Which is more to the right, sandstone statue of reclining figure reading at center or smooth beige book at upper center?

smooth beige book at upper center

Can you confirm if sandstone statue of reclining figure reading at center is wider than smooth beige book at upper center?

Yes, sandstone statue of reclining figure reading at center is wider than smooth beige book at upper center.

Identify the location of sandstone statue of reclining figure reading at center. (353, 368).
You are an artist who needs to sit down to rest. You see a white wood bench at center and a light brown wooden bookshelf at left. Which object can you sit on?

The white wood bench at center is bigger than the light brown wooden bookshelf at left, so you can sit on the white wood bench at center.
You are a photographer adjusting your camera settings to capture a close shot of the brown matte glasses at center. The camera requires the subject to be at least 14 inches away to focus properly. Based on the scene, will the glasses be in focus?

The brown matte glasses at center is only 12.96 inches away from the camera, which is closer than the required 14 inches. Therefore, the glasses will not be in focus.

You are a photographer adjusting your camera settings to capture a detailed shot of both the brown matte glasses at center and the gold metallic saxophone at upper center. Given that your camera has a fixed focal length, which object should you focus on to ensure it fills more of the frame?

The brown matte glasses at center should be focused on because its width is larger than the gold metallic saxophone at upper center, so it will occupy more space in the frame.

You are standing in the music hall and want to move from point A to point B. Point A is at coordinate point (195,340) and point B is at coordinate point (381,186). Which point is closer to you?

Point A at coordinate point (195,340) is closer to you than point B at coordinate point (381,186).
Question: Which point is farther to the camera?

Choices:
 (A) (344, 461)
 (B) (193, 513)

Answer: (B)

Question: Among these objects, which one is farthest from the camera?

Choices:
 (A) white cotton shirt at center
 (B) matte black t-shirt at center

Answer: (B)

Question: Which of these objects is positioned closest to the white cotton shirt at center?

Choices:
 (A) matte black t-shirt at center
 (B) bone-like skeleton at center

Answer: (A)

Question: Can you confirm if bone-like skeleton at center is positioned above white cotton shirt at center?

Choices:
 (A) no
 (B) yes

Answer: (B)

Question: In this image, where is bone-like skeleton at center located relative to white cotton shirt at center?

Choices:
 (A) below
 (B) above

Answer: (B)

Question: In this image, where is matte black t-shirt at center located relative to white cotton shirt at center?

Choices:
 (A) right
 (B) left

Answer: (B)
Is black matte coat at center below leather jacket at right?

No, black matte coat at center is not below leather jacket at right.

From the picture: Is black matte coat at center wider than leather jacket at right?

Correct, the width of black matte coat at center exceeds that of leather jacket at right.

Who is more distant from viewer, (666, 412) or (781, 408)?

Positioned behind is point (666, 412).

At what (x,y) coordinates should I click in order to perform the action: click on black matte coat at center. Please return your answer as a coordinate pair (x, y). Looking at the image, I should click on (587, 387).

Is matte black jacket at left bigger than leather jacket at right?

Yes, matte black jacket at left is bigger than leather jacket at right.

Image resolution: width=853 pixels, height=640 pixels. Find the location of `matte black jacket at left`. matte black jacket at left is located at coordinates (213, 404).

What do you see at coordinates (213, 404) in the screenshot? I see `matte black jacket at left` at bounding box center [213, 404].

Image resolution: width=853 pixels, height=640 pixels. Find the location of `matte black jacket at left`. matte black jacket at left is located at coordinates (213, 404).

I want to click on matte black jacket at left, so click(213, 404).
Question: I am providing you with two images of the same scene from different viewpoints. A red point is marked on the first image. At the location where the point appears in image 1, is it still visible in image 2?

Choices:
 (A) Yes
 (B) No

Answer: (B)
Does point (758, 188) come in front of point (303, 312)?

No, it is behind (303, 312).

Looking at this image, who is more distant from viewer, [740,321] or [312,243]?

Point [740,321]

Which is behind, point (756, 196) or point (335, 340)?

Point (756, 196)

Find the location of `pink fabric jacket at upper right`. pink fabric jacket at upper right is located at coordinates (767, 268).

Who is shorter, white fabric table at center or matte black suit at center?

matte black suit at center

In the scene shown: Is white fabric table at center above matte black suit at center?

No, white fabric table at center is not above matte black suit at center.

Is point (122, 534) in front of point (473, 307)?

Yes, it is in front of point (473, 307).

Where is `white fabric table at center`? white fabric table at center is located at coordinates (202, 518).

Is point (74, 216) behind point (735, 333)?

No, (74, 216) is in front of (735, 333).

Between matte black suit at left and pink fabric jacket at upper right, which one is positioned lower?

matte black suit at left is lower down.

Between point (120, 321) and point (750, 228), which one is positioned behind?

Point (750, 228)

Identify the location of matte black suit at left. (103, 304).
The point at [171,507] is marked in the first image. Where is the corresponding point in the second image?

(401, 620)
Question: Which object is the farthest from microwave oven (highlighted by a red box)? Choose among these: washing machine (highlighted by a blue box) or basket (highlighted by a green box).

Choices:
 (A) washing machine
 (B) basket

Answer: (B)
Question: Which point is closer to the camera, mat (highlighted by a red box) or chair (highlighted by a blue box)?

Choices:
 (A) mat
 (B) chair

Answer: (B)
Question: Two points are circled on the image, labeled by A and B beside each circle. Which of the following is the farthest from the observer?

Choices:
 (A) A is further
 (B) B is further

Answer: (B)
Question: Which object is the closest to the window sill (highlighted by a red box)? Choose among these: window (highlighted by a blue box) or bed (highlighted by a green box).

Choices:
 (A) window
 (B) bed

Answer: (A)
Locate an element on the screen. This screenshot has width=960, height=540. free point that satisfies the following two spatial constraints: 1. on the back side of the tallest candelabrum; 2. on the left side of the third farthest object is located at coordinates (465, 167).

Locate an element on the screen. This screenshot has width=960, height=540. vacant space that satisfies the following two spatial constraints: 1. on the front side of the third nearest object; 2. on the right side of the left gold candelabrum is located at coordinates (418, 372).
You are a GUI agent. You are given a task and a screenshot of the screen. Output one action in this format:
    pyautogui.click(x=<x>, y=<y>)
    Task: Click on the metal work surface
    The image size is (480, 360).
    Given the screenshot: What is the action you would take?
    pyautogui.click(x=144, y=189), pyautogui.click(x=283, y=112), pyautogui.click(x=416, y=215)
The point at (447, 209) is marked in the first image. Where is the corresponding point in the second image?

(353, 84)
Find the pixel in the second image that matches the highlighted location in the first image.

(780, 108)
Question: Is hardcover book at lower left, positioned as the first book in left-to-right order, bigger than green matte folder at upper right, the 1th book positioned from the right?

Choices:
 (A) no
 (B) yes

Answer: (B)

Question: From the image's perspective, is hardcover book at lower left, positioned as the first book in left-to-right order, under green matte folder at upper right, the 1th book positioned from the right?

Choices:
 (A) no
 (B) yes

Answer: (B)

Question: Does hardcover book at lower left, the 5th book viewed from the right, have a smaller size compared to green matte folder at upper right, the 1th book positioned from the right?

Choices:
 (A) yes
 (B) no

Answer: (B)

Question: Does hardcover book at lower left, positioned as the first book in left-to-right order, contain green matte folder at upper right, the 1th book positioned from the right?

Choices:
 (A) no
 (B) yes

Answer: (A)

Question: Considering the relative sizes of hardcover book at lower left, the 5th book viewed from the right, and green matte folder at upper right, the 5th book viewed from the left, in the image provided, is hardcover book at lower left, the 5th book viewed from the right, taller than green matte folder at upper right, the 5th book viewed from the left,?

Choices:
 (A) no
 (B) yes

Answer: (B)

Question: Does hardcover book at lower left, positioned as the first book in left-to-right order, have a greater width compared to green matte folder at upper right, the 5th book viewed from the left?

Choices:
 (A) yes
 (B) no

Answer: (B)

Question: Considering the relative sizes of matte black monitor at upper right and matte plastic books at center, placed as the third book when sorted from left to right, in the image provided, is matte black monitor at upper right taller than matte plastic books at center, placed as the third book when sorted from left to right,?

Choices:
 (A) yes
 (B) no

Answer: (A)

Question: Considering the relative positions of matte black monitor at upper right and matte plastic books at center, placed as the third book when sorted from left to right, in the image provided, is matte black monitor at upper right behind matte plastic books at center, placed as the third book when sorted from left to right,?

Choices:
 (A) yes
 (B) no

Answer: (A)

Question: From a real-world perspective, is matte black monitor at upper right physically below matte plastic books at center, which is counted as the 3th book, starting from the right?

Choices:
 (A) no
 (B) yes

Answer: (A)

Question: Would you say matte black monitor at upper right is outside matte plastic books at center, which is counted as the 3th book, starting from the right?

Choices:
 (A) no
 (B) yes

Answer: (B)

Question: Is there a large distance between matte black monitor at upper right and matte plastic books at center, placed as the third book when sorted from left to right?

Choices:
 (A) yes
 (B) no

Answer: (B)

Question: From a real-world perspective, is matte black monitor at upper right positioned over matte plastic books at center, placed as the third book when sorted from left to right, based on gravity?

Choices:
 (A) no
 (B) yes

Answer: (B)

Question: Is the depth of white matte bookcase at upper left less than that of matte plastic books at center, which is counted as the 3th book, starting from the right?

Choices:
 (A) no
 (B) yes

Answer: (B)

*****

Give the stretch of data from the line containing "What do you" through the line containing "Point [740,321]" as a JSON list of strings, one per line, skipping blank lines.

→ **Output of the exercise**:
[
  "What do you see at coordinates (213, 404) in the screenshot? I see `matte black jacket at left` at bounding box center [213, 404].",
  "Image resolution: width=853 pixels, height=640 pixels. Find the location of `matte black jacket at left`. matte black jacket at left is located at coordinates (213, 404).",
  "I want to click on matte black jacket at left, so click(213, 404).",
  "Question: I am providing you with two images of the same scene from different viewpoints. A red point is marked on the first image. At the location where the point appears in image 1, is it still visible in image 2?",
  "Choices:",
  " (A) Yes",
  " (B) No",
  "Answer: (B)",
  "Does point (758, 188) come in front of point (303, 312)?",
  "No, it is behind (303, 312).",
  "Looking at this image, who is more distant from viewer, [740,321] or [312,243]?",
  "Point [740,321]"
]